Task: Reproduce the text of these items with "Ignore" swapped for "Exclude" and everything else left unchanged, leaving out the pictures.

Data provided:
··········
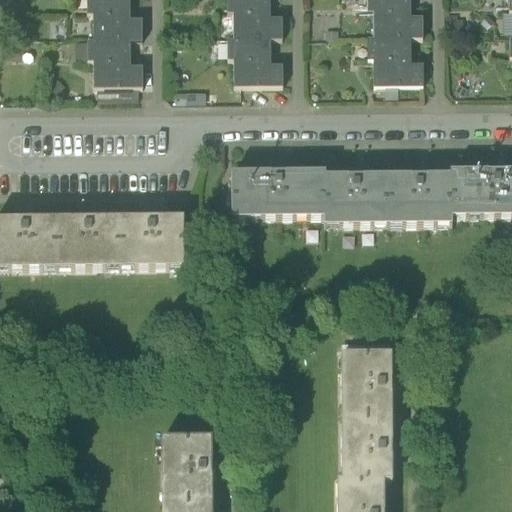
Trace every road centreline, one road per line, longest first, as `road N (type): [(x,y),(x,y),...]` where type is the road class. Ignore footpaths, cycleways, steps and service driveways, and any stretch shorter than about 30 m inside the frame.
road 1 (residential): [(511,127),(199,127)]
road 2 (residential): [(199,127),(0,130)]
road 3 (residential): [(0,165),(165,164)]
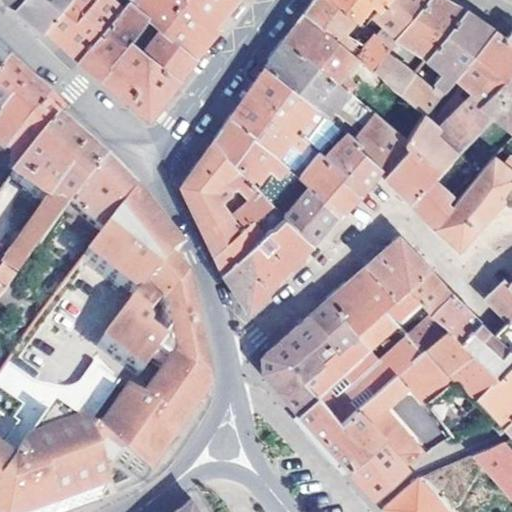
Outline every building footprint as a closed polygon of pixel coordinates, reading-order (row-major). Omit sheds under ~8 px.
[(43,30),(46,27),(68,0),(8,0),(33,21),(43,30)] [(63,42),(79,58),(122,7),(113,0),(68,0),(46,27),(63,42)] [(149,116),(197,58),(160,27),(144,47),(133,38),(149,17),(128,0),(122,7),(79,58),(117,90),(129,99),(149,116)] [(128,0),(149,17),(160,27),(197,58),(209,42),(221,28),(216,22),(235,0),(128,0)] [(345,49),(350,44),(353,39),(344,33),(356,19),(334,0),(313,0),(312,2),(303,13),(345,49)] [(370,4),(378,11),(387,0),(334,0),(356,19),(366,27),(370,22),(361,14),(370,4)] [(390,47),(398,36),(427,0),(387,0),(378,11),(375,16),(388,27),(384,31),(382,29),(377,36),(390,47)] [(403,40),(425,58),(465,10),(450,2),(447,0),(427,0),(398,36),(403,40)] [(375,16),(378,11),(370,4),(361,14),(370,22),(375,16)] [(433,91),(412,73),(398,90),(426,114),(457,77),(495,30),(481,21),(465,10),(425,58),(424,59),(440,72),(434,79),(437,85),(433,91)] [(347,70),(356,58),(353,56),(345,49),(303,13),(294,25),(285,39),(379,120),(402,137),(404,141),(425,115),(426,114),(398,90),(386,81),(375,93),(347,70)] [(435,134),(457,154),(494,115),(481,104),(511,70),(511,33),(508,38),(495,30),(457,77),(474,92),(440,129),(435,134)] [(372,69),(386,51),(390,47),(377,36),(373,33),(358,51),(353,56),(356,58),(370,70),(372,69)] [(403,40),(398,36),(390,47),(386,51),(391,54),(403,40)] [(409,149),(404,141),(402,137),(379,120),(285,39),(275,52),(265,66),(327,121),(342,102),(353,112),(354,119),(365,127),(352,143),(381,168),(384,172),(388,175),(409,149)] [(350,44),(345,49),(353,56),(358,51),(350,44)] [(398,90),(412,73),(391,54),(386,51),(372,69),(386,81),(398,90)] [(0,113),(23,82),(5,66),(0,71),(0,113)] [(222,128),(215,138),(274,205),(284,216),(312,244),(338,214),(298,175),(316,154),(322,159),(323,158),(337,141),(334,138),(339,131),(327,121),(265,66),(258,76),(241,101),(222,128)] [(511,70),(481,104),(494,115),(511,130),(511,70)] [(0,154),(1,156),(7,150),(46,101),(41,96),(23,82),(0,113),(0,154)] [(7,162),(17,171),(53,125),(60,117),(57,111),(53,107),(46,101),(7,150),(13,155),(7,162)] [(435,179),(457,154),(435,134),(440,129),(425,115),(404,141),(409,149),(388,175),(394,186),(400,191),(432,221),(449,201),(453,196),(435,179)] [(62,133),(53,125),(17,171),(10,180),(49,210),(3,272),(0,269),(0,304),(12,289),(67,212),(100,167),(62,133)] [(370,181),(381,168),(352,143),(339,131),(334,138),(337,141),(323,158),(362,190),(370,181)] [(266,212),(274,205),(215,138),(208,148),(194,169),(182,185),(213,253),(254,221),(266,212)] [(454,206),(437,226),(447,236),(460,248),(501,200),(511,185),(511,156),(502,148),(454,206)] [(349,204),(362,190),(323,158),(322,159),(316,154),(298,175),(338,214),(339,215),(349,204)] [(67,212),(102,238),(133,196),(127,190),(100,167),(67,212)] [(511,185),(501,200),(511,205),(511,185)] [(182,281),(167,262),(176,251),(169,241),(135,193),(133,196),(102,238),(82,266),(133,306),(101,353),(143,384),(158,363),(170,371),(140,414),(125,403),(93,450),(85,445),(122,392),(95,373),(75,401),(35,396),(3,373),(0,378),(0,511),(61,511),(99,499),(96,486),(106,473),(115,461),(145,483),(176,439),(204,398),(196,393),(202,384),(197,359),(182,281)] [(432,221),(437,226),(454,206),(449,201),(432,221)] [(284,216),(274,205),(266,212),(271,219),(274,217),(279,222),(284,216)] [(265,235),(223,273),(226,278),(241,300),(248,310),(294,266),(312,244),(284,216),(279,222),(265,235)] [(216,258),(223,273),(265,235),(254,221),(213,253),(216,258)] [(395,296),(408,285),(428,267),(399,234),(382,249),(367,263),(395,296)] [(328,298),(356,331),(383,308),(395,296),(367,263),(347,281),(328,298)] [(408,285),(421,299),(423,301),(442,284),(435,275),(428,267),(408,285)] [(511,274),(508,278),(502,274),(481,291),(509,319),(511,322),(511,274)] [(408,285),(395,296),(383,308),(397,321),(421,299),(408,285)] [(12,289),(0,304),(0,309),(14,320),(28,301),(12,289)] [(433,312),(448,327),(461,340),(481,320),(469,308),(451,290),(449,291),(430,309),(433,312)] [(337,348),(356,331),(328,298),(265,355),(264,370),(269,376),(285,395),(291,401),(311,383),(306,377),(323,362),(314,352),(329,339),(337,348)] [(369,361),(375,355),(367,348),(397,321),(383,308),(356,331),(337,348),(323,362),(306,377),(311,383),(341,418),(387,380),(369,361)] [(409,333),(424,347),(448,327),(433,312),(409,333)] [(424,347),(450,371),(473,353),(496,376),(511,362),(511,361),(511,322),(509,319),(500,327),(494,333),(481,320),(461,340),(448,327),(424,347)] [(387,380),(424,347),(409,333),(379,359),(375,355),(369,361),(387,380)] [(342,460),(349,467),(399,423),(384,406),(407,385),(423,402),(429,398),(446,387),(458,379),(450,371),(424,347),(387,380),(341,418),(311,383),(291,401),(301,413),(320,434),(342,460)] [(510,420),(511,418),(511,363),(511,362),(496,376),(473,353),(450,371),(458,379),(462,377),(465,381),(480,400),(492,413),(503,425),(504,426),(510,420)] [(462,377),(458,379),(446,387),(449,391),(465,381),(462,377)] [(455,437),(473,426),(462,410),(449,391),(446,387),(429,398),(452,433),(455,437)] [(480,400),(462,410),(473,426),(492,413),(480,400)] [(399,423),(349,467),(362,482),(374,495),(411,463),(425,453),(399,423)] [(511,495),(511,450),(505,443),(503,439),(474,452),(511,495)] [(449,511),(419,478),(418,476),(384,507),(388,511),(449,511)] [(175,511),(200,511),(192,498),(175,511)]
··········
Response to this task:
Trace every road centreline, one road per line, longest first, as `road N (type): [(x,y),(x,y),...]` where type is the road class. Exclude footpaths, cycleways, steps and service driveways, and any stretch shorter than about 30 m inside the frame.
road 1 (residential): [(511,127),(199,127)]
road 2 (residential): [(199,127),(0,130)]
road 3 (residential): [(0,165),(165,164)]
Outline every building footprint as a closed polygon of pixel coordinates, reading-order (row-major). Omit sheds under ~8 px.
[(43,30),(46,27),(68,0),(8,0),(33,21),(43,30)] [(63,42),(79,58),(122,7),(113,0),(68,0),(46,27),(63,42)] [(149,116),(197,58),(160,27),(144,47),(133,38),(149,17),(128,0),(122,7),(79,58),(117,90),(129,99),(149,116)] [(128,0),(149,17),(160,27),(197,58),(209,42),(221,28),(216,22),(235,0),(128,0)] [(345,49),(350,44),(353,39),(344,33),(356,19),(334,0),(313,0),(312,2),(303,13),(345,49)] [(370,4),(378,11),(387,0),(334,0),(356,19),(366,27),(370,22),(361,14),(370,4)] [(390,47),(398,36),(427,0),(387,0),(378,11),(375,16),(388,27),(384,31),(382,29),(377,36),(390,47)] [(403,40),(425,58),(465,10),(450,2),(447,0),(427,0),(398,36),(403,40)] [(375,16),(378,11),(370,4),(361,14),(370,22),(375,16)] [(433,91),(412,73),(398,90),(426,114),(457,77),(495,30),(481,21),(465,10),(425,58),(424,59),(440,72),(434,79),(437,85),(433,91)] [(347,70),(356,58),(353,56),(345,49),(303,13),(294,25),(285,39),(379,120),(402,137),(404,141),(425,115),(426,114),(398,90),(386,81),(375,93),(347,70)] [(435,134),(457,154),(494,115),(481,104),(511,70),(511,33),(508,38),(495,30),(457,77),(474,92),(440,129),(435,134)] [(372,69),(386,51),(390,47),(377,36),(373,33),(358,51),(353,56),(356,58),(370,70),(372,69)] [(403,40),(398,36),(390,47),(386,51),(391,54),(403,40)] [(409,149),(404,141),(402,137),(379,120),(285,39),(275,52),(265,66),(327,121),(342,102),(353,112),(354,119),(365,127),(352,143),(381,168),(384,172),(388,175),(409,149)] [(350,44),(345,49),(353,56),(358,51),(350,44)] [(398,90),(412,73),(391,54),(386,51),(372,69),(386,81),(398,90)] [(0,113),(23,82),(5,66),(0,71),(0,113)] [(222,128),(215,138),(274,205),(284,216),(312,244),(338,214),(298,175),(316,154),(322,159),(323,158),(337,141),(334,138),(339,131),(327,121),(265,66),(258,76),(241,101),(222,128)] [(511,70),(481,104),(494,115),(511,130),(511,70)] [(0,154),(1,156),(7,150),(46,101),(41,96),(23,82),(0,113),(0,154)] [(7,162),(17,171),(53,125),(60,117),(57,111),(53,107),(46,101),(7,150),(13,155),(7,162)] [(435,179),(457,154),(435,134),(440,129),(425,115),(404,141),(409,149),(388,175),(394,186),(400,191),(432,221),(449,201),(453,196),(435,179)] [(62,133),(53,125),(17,171),(10,180),(49,210),(3,272),(0,269),(0,304),(12,289),(67,212),(100,167),(62,133)] [(370,181),(381,168),(352,143),(339,131),(334,138),(337,141),(323,158),(362,190),(370,181)] [(266,212),(274,205),(215,138),(208,148),(194,169),(182,185),(213,253),(254,221),(266,212)] [(454,206),(437,226),(447,236),(460,248),(501,200),(511,185),(511,156),(502,148),(454,206)] [(349,204),(362,190),(323,158),(322,159),(316,154),(298,175),(338,214),(339,215),(349,204)] [(67,212),(102,238),(133,196),(127,190),(100,167),(67,212)] [(511,185),(501,200),(511,205),(511,185)] [(182,281),(167,262),(176,251),(169,241),(135,193),(133,196),(102,238),(82,266),(133,306),(101,353),(143,384),(158,363),(170,371),(140,414),(125,403),(93,450),(85,445),(122,392),(95,373),(75,401),(35,396),(3,373),(0,378),(0,511),(61,511),(99,499),(96,486),(106,473),(115,461),(145,483),(176,439),(204,398),(196,393),(202,384),(197,359),(182,281)] [(432,221),(437,226),(454,206),(449,201),(432,221)] [(284,216),(274,205),(266,212),(271,219),(274,217),(279,222),(284,216)] [(265,235),(223,273),(226,278),(241,300),(248,310),(294,266),(312,244),(284,216),(279,222),(265,235)] [(216,258),(223,273),(265,235),(254,221),(213,253),(216,258)] [(395,296),(408,285),(428,267),(399,234),(382,249),(367,263),(395,296)] [(328,298),(356,331),(383,308),(395,296),(367,263),(347,281),(328,298)] [(408,285),(421,299),(423,301),(442,284),(435,275),(428,267),(408,285)] [(511,274),(508,278),(502,274),(481,291),(509,319),(511,322),(511,274)] [(408,285),(395,296),(383,308),(397,321),(421,299),(408,285)] [(12,289),(0,304),(0,309),(14,320),(28,301),(12,289)] [(433,312),(448,327),(461,340),(481,320),(469,308),(451,290),(449,291),(430,309),(433,312)] [(337,348),(356,331),(328,298),(265,355),(264,370),(269,376),(285,395),(291,401),(311,383),(306,377),(323,362),(314,352),(329,339),(337,348)] [(369,361),(375,355),(367,348),(397,321),(383,308),(356,331),(337,348),(323,362),(306,377),(311,383),(341,418),(387,380),(369,361)] [(409,333),(424,347),(448,327),(433,312),(409,333)] [(424,347),(450,371),(473,353),(496,376),(511,362),(511,361),(511,322),(509,319),(500,327),(494,333),(481,320),(461,340),(448,327),(424,347)] [(387,380),(424,347),(409,333),(379,359),(375,355),(369,361),(387,380)] [(342,460),(349,467),(399,423),(384,406),(407,385),(423,402),(429,398),(446,387),(458,379),(450,371),(424,347),(387,380),(341,418),(311,383),(291,401),(301,413),(320,434),(342,460)] [(510,420),(511,418),(511,363),(511,362),(496,376),(473,353),(450,371),(458,379),(462,377),(465,381),(480,400),(492,413),(503,425),(504,426),(510,420)] [(462,377),(458,379),(446,387),(449,391),(465,381),(462,377)] [(455,437),(473,426),(462,410),(449,391),(446,387),(429,398),(452,433),(455,437)] [(480,400),(462,410),(473,426),(492,413),(480,400)] [(399,423),(349,467),(362,482),(374,495),(411,463),(425,453),(399,423)] [(511,495),(511,450),(505,443),(503,439),(474,452),(511,495)] [(449,511),(419,478),(418,476),(384,507),(388,511),(449,511)] [(175,511),(200,511),(192,498),(175,511)]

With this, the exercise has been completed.